[Source data]
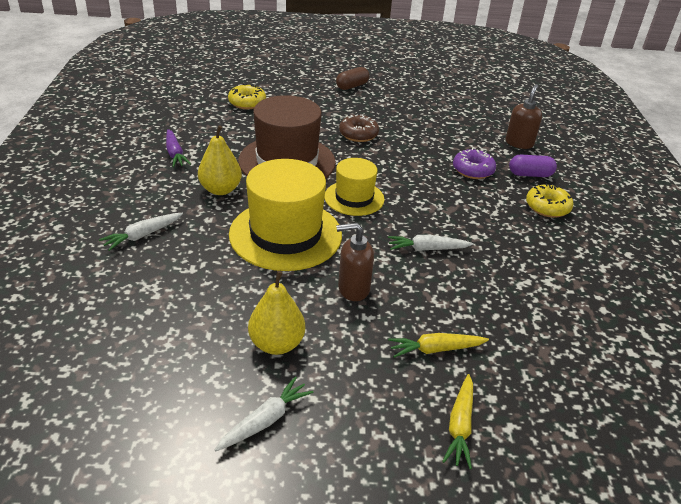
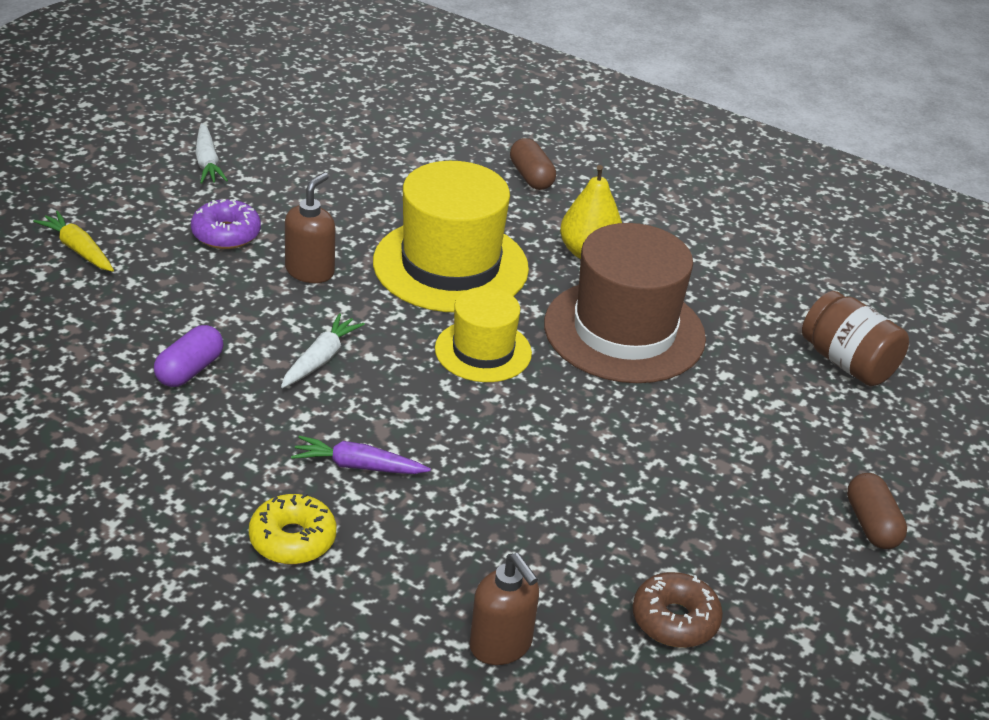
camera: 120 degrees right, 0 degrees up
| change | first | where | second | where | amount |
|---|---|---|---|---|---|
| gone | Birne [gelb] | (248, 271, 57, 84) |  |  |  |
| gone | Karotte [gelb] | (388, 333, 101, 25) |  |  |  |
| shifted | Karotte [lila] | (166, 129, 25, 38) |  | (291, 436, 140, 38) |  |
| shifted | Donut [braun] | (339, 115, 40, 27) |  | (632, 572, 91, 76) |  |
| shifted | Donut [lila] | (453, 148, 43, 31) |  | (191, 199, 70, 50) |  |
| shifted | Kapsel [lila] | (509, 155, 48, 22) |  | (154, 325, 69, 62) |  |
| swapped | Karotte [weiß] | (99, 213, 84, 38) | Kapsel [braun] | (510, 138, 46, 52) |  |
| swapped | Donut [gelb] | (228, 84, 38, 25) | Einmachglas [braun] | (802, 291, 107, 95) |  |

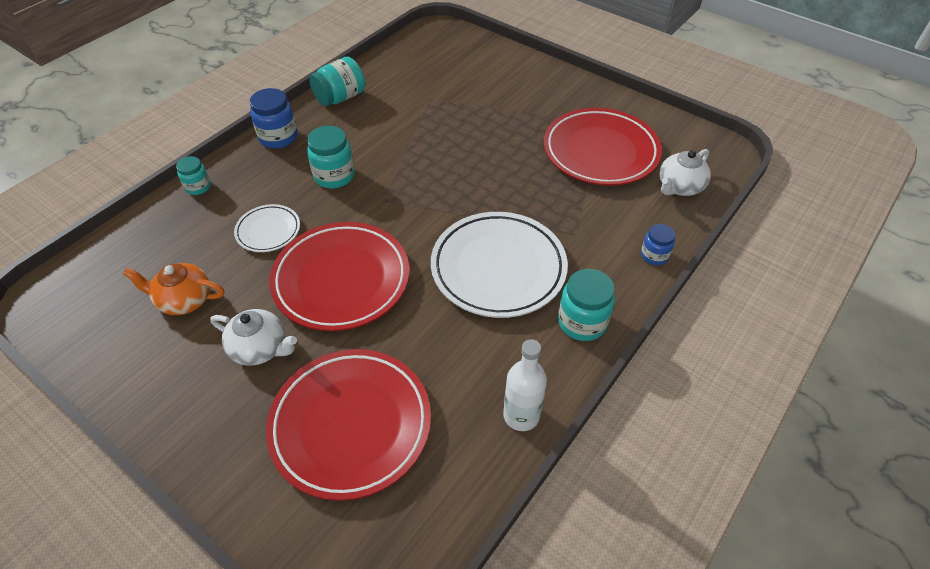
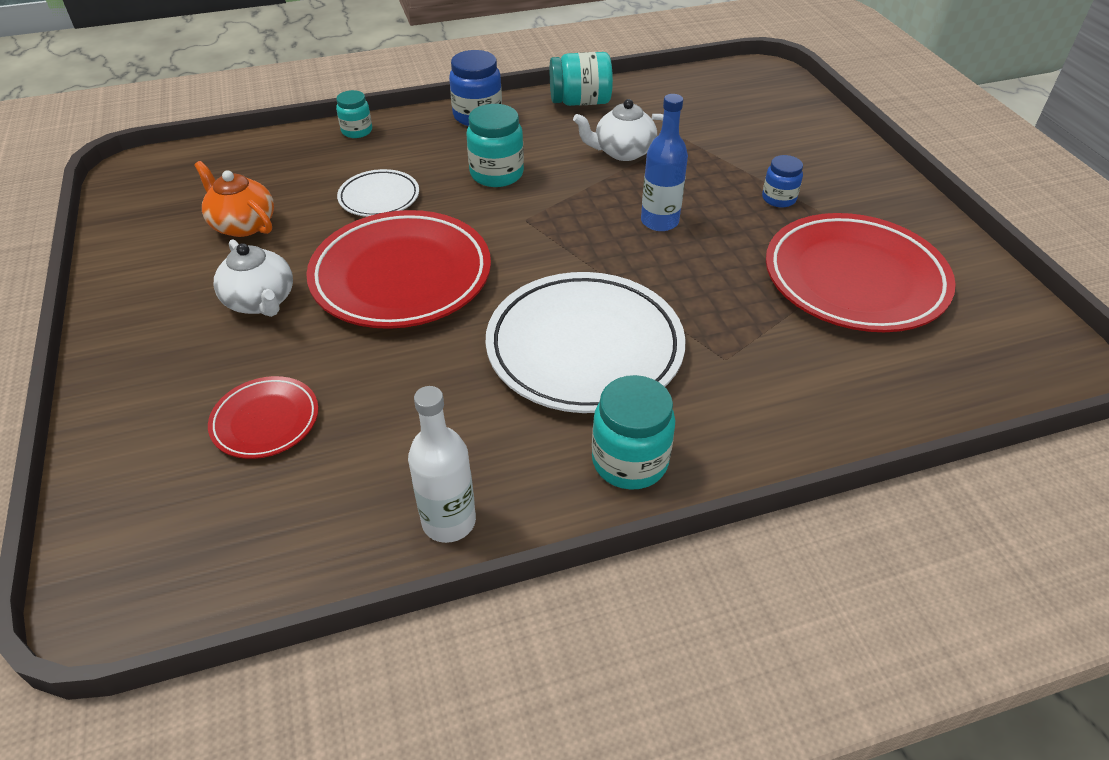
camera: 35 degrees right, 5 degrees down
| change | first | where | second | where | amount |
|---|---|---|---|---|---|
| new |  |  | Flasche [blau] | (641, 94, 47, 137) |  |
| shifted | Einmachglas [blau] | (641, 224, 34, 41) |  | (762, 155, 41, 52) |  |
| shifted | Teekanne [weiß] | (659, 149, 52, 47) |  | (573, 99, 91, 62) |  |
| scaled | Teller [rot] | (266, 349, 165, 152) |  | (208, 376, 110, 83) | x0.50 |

» **Work order**: Your answer must be a copy of every line in the data above that holds the string "gone".

» **Solution below**:
| gone | Birne [gelb] | (248, 271, 57, 84) |  |  |  |
| gone | Karotte [gelb] | (388, 333, 101, 25) |  |  |  |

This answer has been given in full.